### WHAT TO DO:
Once you reach the line containing "C1: none -> 10nF (GND, VA)" in the entries below, write out that line and each one after it down to the line containing "C4: none -> 33uF (N11, N30)", exactly and with nothing added.
-- DATA FOR THIS TASK follows --
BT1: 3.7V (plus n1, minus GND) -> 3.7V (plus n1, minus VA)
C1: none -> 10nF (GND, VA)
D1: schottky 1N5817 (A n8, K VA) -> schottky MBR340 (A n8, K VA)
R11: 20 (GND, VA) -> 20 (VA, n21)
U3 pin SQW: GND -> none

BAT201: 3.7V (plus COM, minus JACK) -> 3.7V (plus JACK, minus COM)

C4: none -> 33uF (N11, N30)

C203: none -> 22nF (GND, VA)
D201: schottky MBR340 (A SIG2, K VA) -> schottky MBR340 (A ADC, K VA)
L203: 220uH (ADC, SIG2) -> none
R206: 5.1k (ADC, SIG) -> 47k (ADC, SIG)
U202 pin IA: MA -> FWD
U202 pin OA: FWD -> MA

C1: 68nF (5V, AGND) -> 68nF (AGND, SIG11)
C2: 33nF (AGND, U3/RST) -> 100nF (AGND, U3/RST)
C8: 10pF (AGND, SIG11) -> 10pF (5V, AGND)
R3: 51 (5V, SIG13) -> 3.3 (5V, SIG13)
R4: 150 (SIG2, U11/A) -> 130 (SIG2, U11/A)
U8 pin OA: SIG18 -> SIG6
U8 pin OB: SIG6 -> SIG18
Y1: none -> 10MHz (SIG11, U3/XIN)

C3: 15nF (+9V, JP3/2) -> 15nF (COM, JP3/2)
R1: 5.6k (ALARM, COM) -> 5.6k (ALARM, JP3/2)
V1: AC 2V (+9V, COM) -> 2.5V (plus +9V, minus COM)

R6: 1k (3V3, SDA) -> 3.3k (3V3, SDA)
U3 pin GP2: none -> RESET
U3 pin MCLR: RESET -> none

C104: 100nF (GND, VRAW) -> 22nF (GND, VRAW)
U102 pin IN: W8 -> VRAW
-- DATA FOR THIS TASK concluded --
### TASK SOLUTION:
C1: none -> 10nF (GND, VA)
D1: schottky 1N5817 (A n8, K VA) -> schottky MBR340 (A n8, K VA)
R11: 20 (GND, VA) -> 20 (VA, n21)
U3 pin SQW: GND -> none

BAT201: 3.7V (plus COM, minus JACK) -> 3.7V (plus JACK, minus COM)

C4: none -> 33uF (N11, N30)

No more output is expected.